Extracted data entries
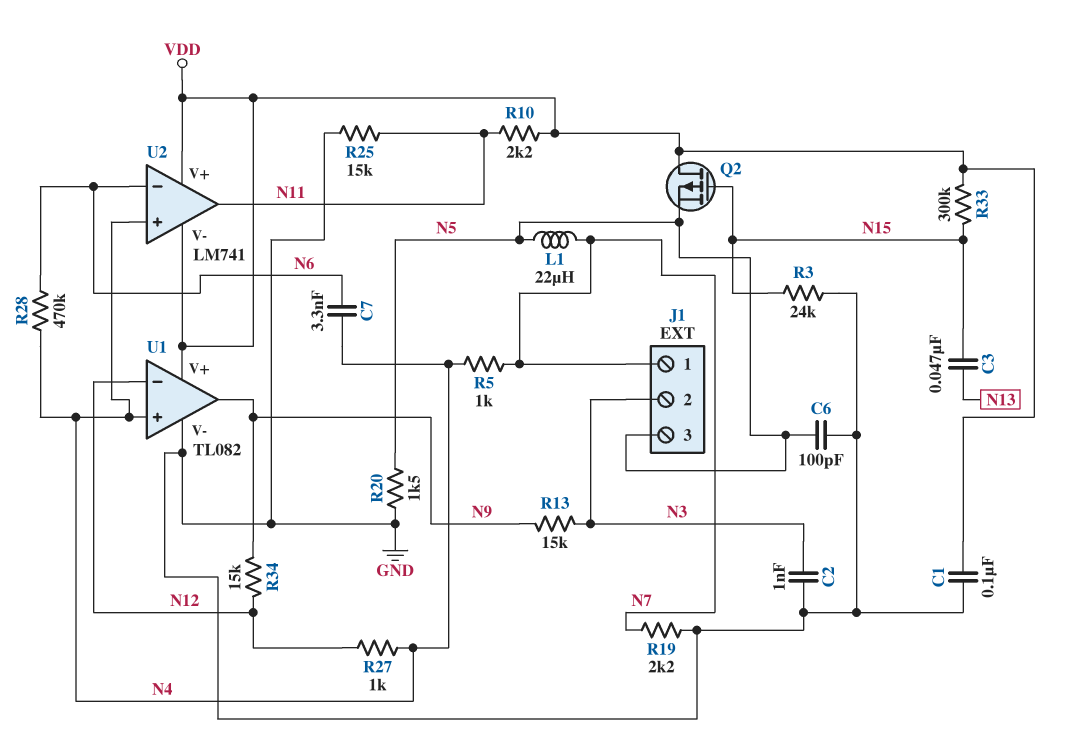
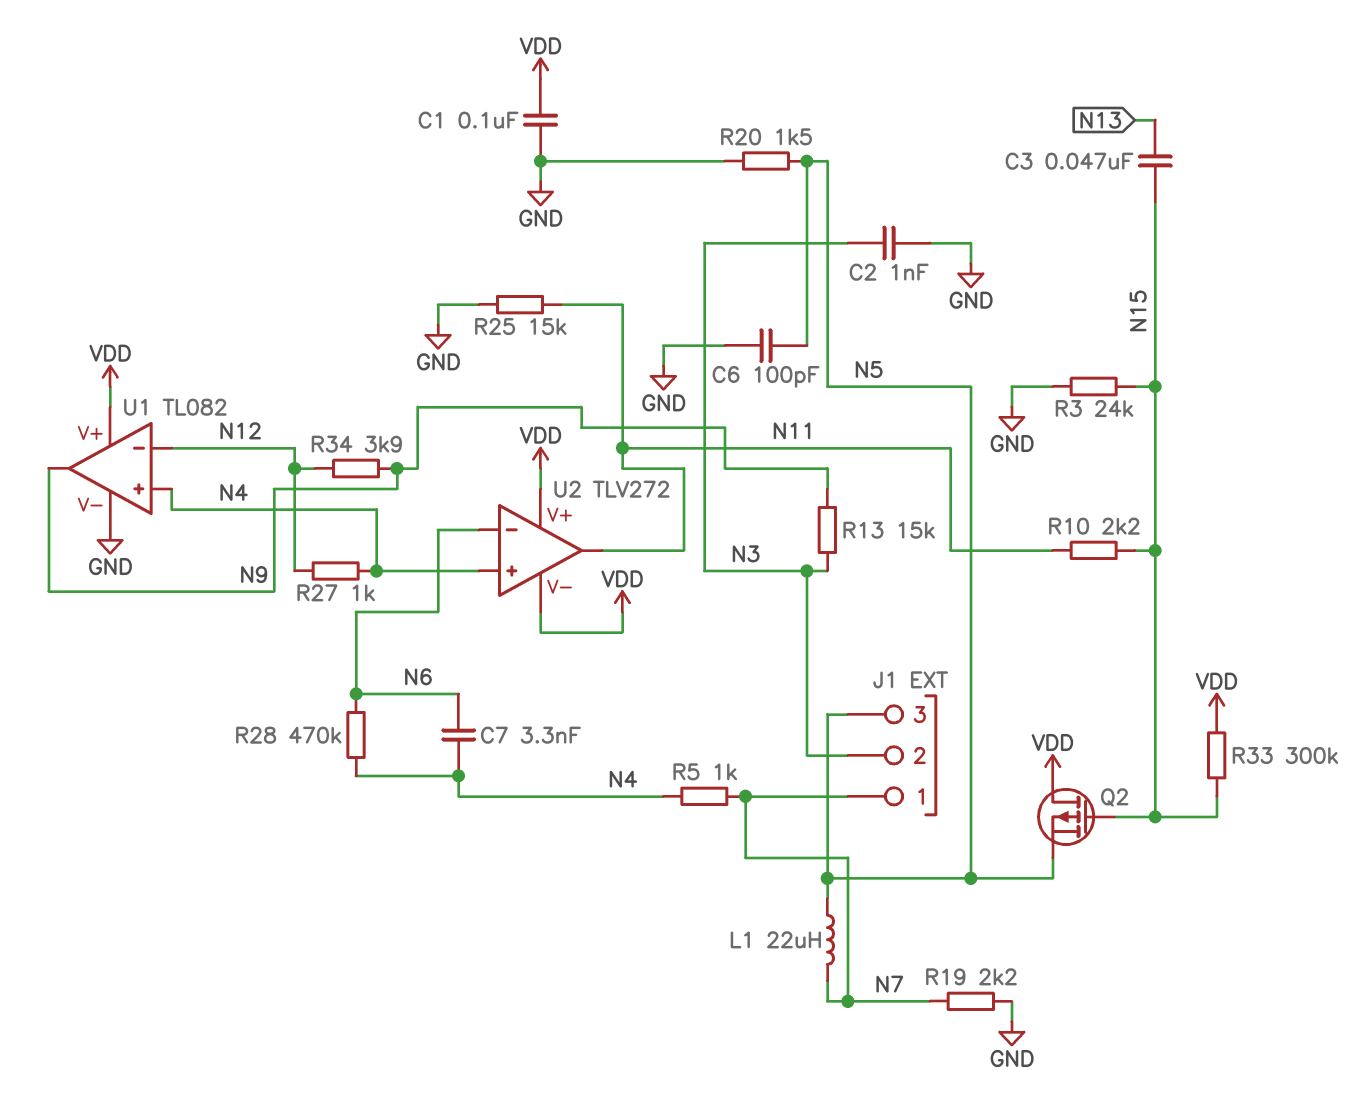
R10: 2.2k (N11, VDD) -> 2.2k (N11, N15)
R34: 15k (N9, N12) -> 3.9k (N9, N12)
U2: LM741 -> TLV272

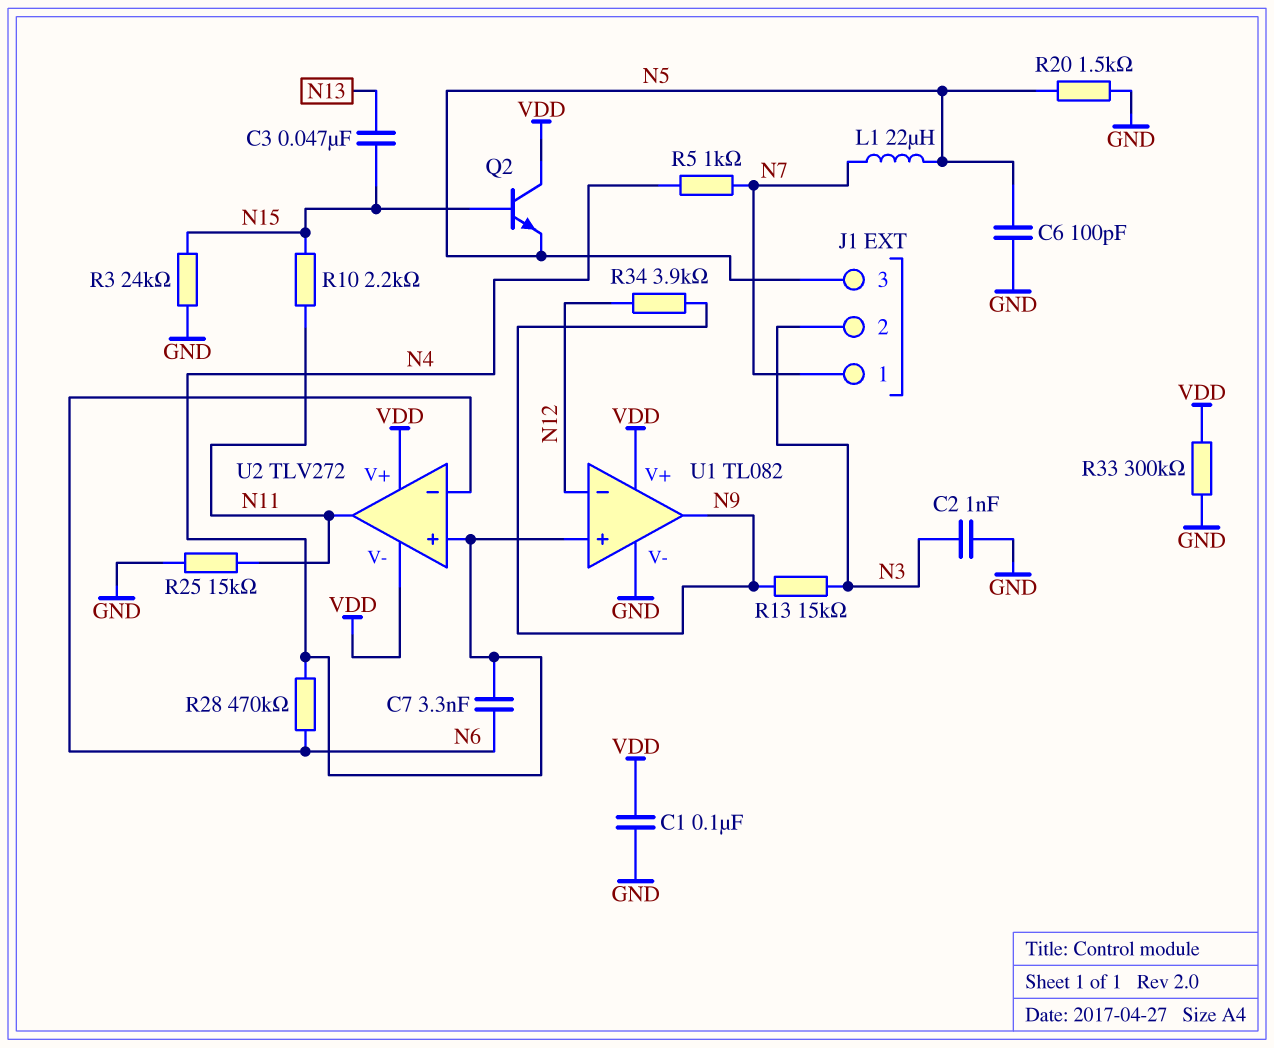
Q2: PMOS (G N15, D VDD, S N5) -> NPN (B N15, C VDD, E N5)
R19: 2.2k (GND, N7) -> none
R27: 1k (N4, N12) -> none
R33: 300k (N15, VDD) -> 300k (GND, VDD)

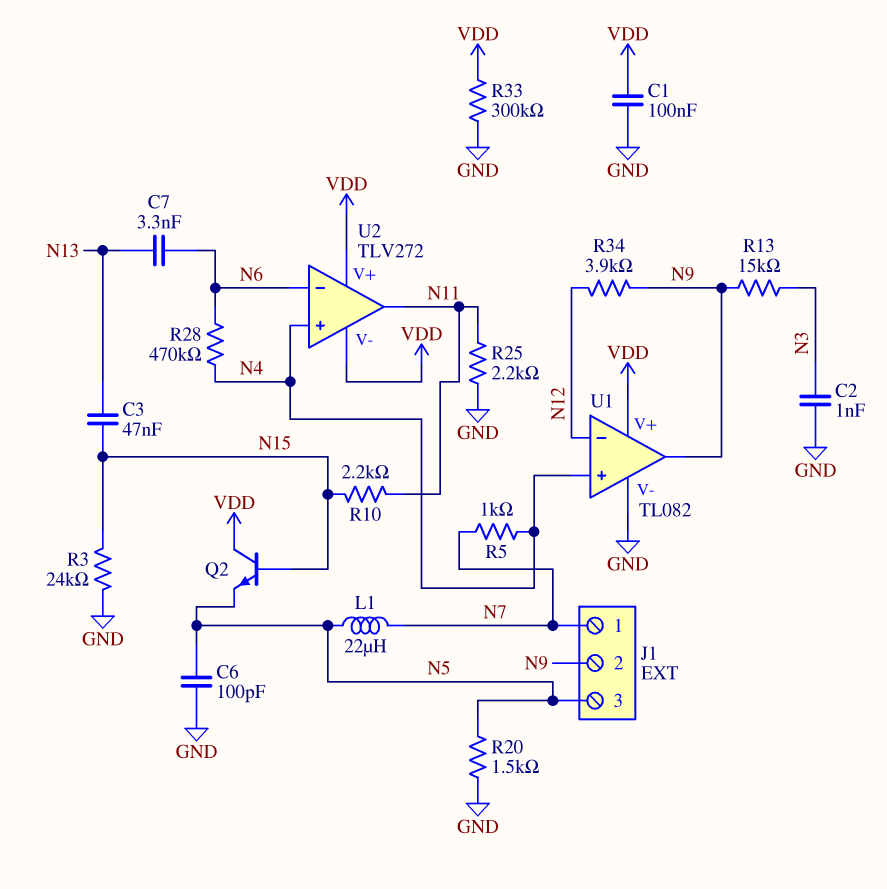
C7: 3.3nF (N4, N6) -> 3.3nF (N6, N13)
J1 pin 2: N3 -> N9
R25: 15k (GND, N11) -> 2.2k (GND, N11)

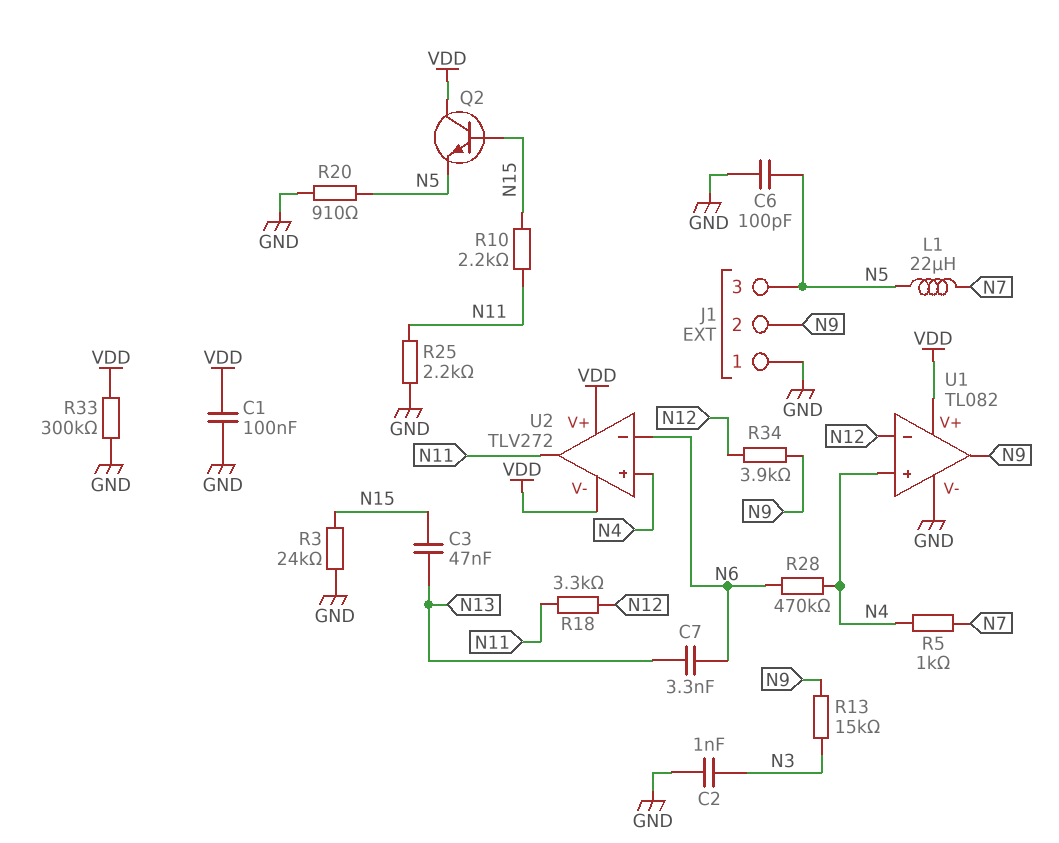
J1 pin 1: N7 -> GND
R18: none -> 3.3k (N11, N12)
R20: 1.5k (GND, N5) -> 910 (GND, N5)

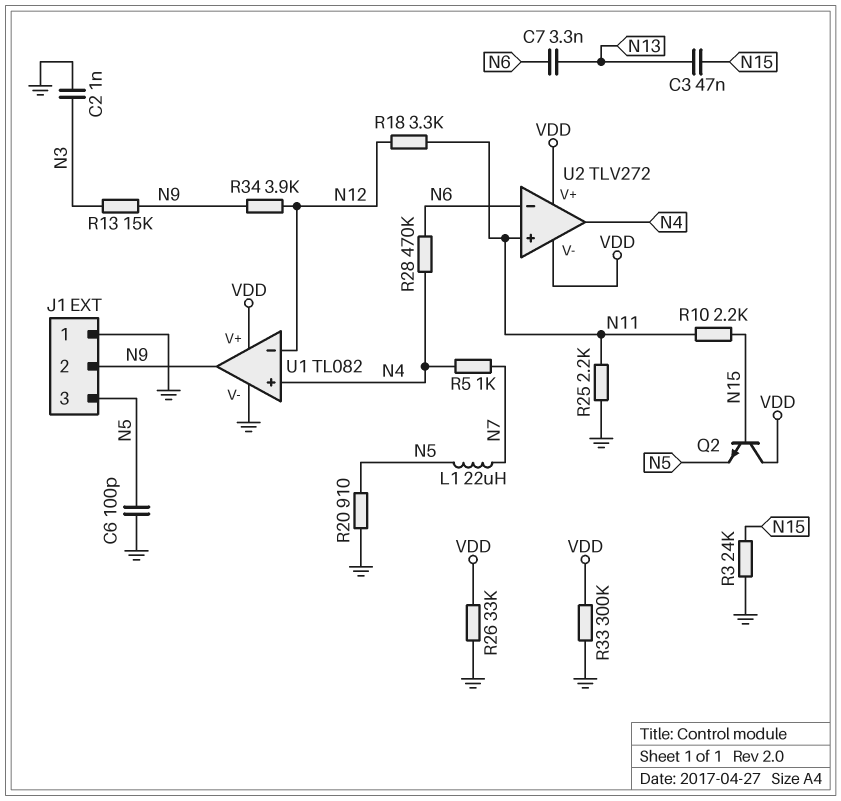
C1: 100nF (GND, VDD) -> none
R26: none -> 33k (GND, VDD)
U2 pin in+: N4 -> N11
U2 pin out: N11 -> N4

What to produce: In the answer, the lines from the one containing "R33: 300k (N15, VDD) -> 300k (GND, VDD)" to the end of the records above must be written out exactly, both ends included; the pictures must not appear.

Result:
R33: 300k (N15, VDD) -> 300k (GND, VDD)

C7: 3.3nF (N4, N6) -> 3.3nF (N6, N13)
J1 pin 2: N3 -> N9
R25: 15k (GND, N11) -> 2.2k (GND, N11)

J1 pin 1: N7 -> GND
R18: none -> 3.3k (N11, N12)
R20: 1.5k (GND, N5) -> 910 (GND, N5)

C1: 100nF (GND, VDD) -> none
R26: none -> 33k (GND, VDD)
U2 pin in+: N4 -> N11
U2 pin out: N11 -> N4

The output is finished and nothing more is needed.